(Object change listings)

"""

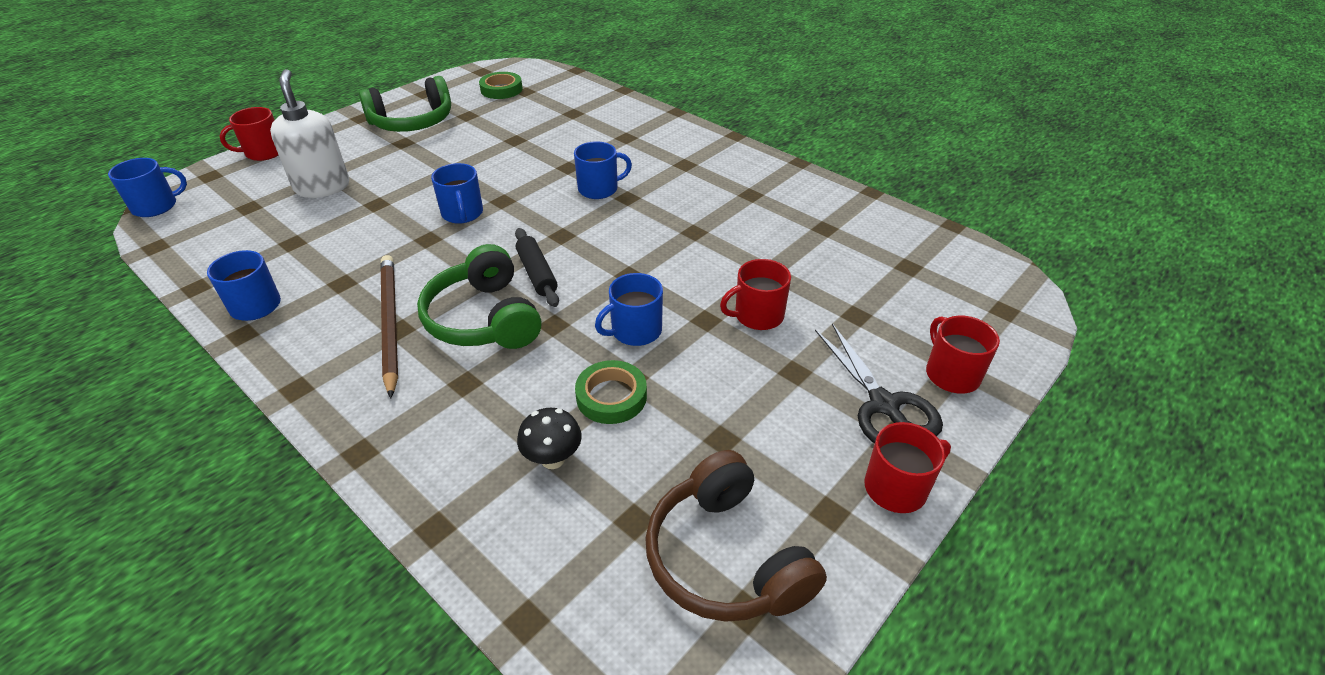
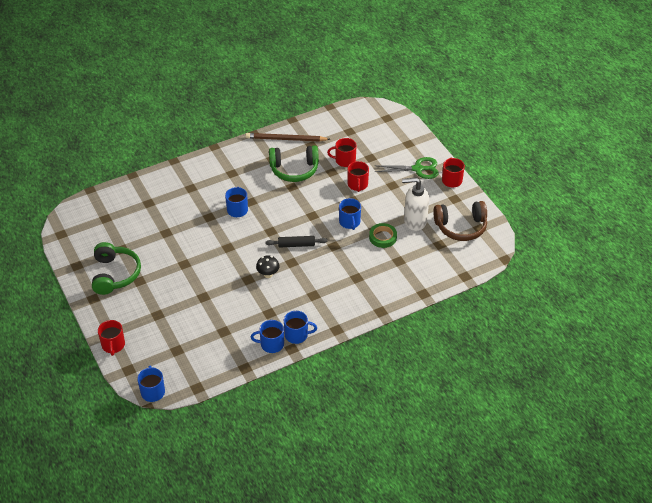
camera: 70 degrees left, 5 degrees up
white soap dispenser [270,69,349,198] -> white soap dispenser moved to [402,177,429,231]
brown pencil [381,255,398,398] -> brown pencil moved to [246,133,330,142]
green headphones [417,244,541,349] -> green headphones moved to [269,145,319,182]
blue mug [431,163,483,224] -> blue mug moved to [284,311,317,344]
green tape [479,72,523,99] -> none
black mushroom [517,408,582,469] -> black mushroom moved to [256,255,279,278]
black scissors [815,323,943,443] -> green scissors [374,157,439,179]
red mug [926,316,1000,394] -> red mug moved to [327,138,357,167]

"""
"""

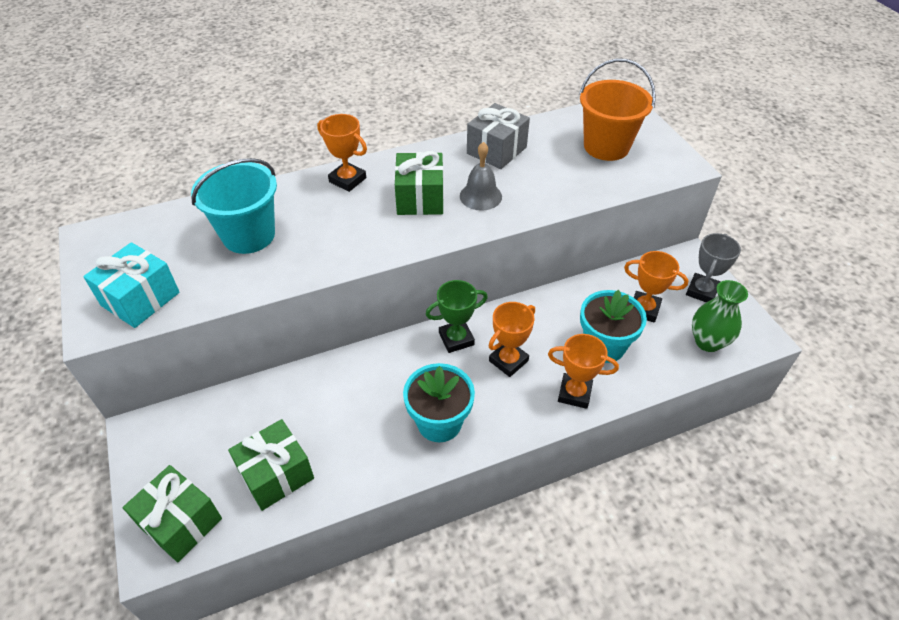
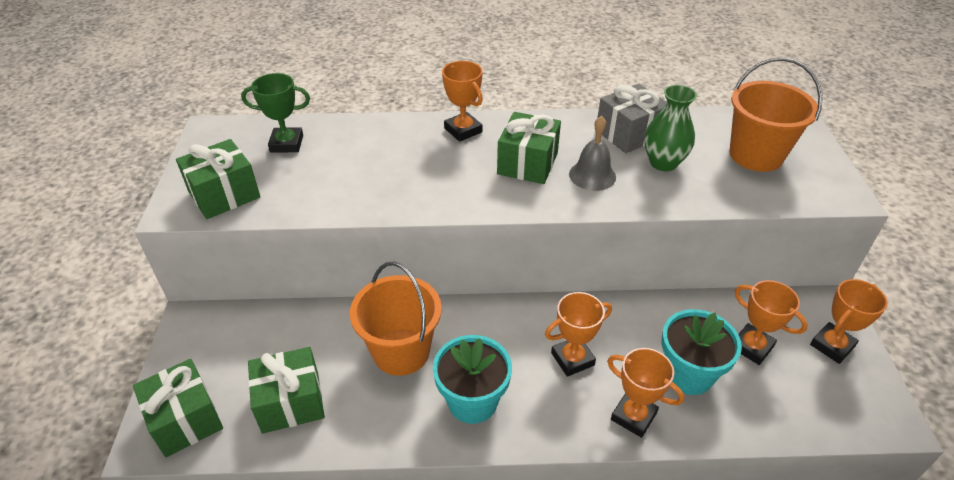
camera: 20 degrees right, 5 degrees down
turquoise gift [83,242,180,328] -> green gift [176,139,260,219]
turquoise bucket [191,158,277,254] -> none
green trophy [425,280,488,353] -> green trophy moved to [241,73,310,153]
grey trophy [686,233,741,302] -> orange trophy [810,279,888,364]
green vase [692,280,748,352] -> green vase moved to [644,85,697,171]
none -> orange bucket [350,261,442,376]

"""

* _INSTRUCTIONS TO FOLLOW_:
From the entries above, write out only the lines starting at the line that holds "green vase [692,280,748,352]" and ending at the line that holds "none -> orange bucket [350,261,442,376]", keeping both and matching them exactly.

* _RESULT OF THE TASK_:
green vase [692,280,748,352] -> green vase moved to [644,85,697,171]
none -> orange bucket [350,261,442,376]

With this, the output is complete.